╭─ DATA SECTION

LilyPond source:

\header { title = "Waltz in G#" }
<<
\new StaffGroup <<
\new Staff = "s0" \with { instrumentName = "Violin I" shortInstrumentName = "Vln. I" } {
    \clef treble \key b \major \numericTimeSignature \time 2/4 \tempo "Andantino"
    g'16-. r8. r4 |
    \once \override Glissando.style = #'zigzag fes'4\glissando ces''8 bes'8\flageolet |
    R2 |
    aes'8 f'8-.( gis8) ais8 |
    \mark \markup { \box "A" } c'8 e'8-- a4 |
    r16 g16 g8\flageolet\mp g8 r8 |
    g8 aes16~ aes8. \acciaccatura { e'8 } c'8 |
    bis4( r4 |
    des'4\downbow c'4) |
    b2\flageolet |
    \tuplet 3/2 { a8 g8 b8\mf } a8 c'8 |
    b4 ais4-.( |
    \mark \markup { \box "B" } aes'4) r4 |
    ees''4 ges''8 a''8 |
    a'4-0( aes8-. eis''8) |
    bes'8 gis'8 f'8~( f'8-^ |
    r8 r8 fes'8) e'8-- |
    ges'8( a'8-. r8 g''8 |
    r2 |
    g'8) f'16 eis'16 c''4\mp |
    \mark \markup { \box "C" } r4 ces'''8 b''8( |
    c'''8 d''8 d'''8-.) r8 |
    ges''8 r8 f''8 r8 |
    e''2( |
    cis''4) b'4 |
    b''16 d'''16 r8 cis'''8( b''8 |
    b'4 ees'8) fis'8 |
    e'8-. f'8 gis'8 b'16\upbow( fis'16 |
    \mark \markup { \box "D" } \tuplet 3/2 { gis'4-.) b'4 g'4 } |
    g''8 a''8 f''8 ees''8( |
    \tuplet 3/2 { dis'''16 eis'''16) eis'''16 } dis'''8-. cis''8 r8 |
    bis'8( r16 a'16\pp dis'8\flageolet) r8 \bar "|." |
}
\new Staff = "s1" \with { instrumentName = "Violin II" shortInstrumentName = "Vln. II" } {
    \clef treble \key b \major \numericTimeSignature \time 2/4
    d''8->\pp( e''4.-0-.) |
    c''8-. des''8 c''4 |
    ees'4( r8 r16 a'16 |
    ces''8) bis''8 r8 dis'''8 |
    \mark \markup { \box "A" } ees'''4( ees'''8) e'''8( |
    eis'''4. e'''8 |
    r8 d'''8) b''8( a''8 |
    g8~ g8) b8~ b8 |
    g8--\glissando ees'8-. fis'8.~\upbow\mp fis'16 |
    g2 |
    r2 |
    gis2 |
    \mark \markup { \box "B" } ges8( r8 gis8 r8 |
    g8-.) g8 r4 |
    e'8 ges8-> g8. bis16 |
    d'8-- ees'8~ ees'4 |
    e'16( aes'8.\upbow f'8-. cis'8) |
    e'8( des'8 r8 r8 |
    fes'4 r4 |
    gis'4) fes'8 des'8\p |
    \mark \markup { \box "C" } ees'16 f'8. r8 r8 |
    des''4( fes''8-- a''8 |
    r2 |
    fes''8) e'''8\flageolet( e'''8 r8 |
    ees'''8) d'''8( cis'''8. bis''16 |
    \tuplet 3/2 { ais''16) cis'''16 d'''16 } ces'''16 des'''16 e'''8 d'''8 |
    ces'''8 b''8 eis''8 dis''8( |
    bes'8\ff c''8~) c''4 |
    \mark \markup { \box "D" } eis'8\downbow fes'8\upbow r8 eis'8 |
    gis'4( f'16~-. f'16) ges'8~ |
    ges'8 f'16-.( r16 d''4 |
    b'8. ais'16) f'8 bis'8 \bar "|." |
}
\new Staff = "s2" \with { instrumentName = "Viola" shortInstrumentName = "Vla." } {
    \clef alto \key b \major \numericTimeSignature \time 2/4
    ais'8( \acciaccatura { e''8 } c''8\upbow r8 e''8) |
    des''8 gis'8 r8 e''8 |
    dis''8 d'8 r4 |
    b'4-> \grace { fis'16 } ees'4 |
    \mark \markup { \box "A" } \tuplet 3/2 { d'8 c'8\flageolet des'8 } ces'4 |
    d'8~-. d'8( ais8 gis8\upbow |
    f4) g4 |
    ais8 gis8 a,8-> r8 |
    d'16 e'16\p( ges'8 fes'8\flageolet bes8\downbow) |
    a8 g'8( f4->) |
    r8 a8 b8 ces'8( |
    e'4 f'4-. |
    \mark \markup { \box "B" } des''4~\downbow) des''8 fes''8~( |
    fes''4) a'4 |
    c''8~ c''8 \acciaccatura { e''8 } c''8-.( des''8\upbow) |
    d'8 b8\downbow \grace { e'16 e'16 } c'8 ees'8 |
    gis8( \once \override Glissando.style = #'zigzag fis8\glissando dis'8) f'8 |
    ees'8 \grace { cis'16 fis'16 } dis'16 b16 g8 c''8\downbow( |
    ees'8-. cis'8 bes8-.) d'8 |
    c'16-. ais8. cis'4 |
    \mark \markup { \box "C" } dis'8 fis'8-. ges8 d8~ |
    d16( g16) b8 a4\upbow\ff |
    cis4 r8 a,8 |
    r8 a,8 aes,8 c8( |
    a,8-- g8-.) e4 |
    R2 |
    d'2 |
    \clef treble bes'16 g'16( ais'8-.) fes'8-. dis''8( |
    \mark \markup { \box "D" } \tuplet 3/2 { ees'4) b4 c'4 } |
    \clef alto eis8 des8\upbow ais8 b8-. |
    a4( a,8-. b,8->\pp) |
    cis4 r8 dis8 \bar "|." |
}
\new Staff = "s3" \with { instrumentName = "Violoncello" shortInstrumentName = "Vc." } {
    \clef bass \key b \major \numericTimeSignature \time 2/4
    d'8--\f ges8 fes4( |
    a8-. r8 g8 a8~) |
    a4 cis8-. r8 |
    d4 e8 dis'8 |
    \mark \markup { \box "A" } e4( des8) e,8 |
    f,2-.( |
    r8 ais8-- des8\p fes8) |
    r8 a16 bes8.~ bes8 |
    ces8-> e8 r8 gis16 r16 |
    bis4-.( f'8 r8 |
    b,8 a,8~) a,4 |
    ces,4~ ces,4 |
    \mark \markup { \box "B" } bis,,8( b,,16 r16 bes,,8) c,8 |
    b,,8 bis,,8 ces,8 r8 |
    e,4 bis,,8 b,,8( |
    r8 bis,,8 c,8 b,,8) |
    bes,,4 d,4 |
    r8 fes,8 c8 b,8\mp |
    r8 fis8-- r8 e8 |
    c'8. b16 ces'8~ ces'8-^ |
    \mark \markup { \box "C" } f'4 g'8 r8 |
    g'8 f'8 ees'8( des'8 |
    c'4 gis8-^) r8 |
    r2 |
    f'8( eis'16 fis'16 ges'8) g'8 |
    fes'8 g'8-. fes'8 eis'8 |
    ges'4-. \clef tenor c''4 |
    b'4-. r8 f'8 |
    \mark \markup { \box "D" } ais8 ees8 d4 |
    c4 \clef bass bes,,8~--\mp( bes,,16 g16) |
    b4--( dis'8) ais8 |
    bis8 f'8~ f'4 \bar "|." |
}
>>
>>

╰─

| TASK INSTRUCTIONS |
Report every line in the rows above that contains the string "bass", copying each line in full.

| FULL SOLUTION |
    \clef bass \key b \major \numericTimeSignature \time 2/4
    c4 \clef bass bes,,8~--\mp( bes,,16 g16) |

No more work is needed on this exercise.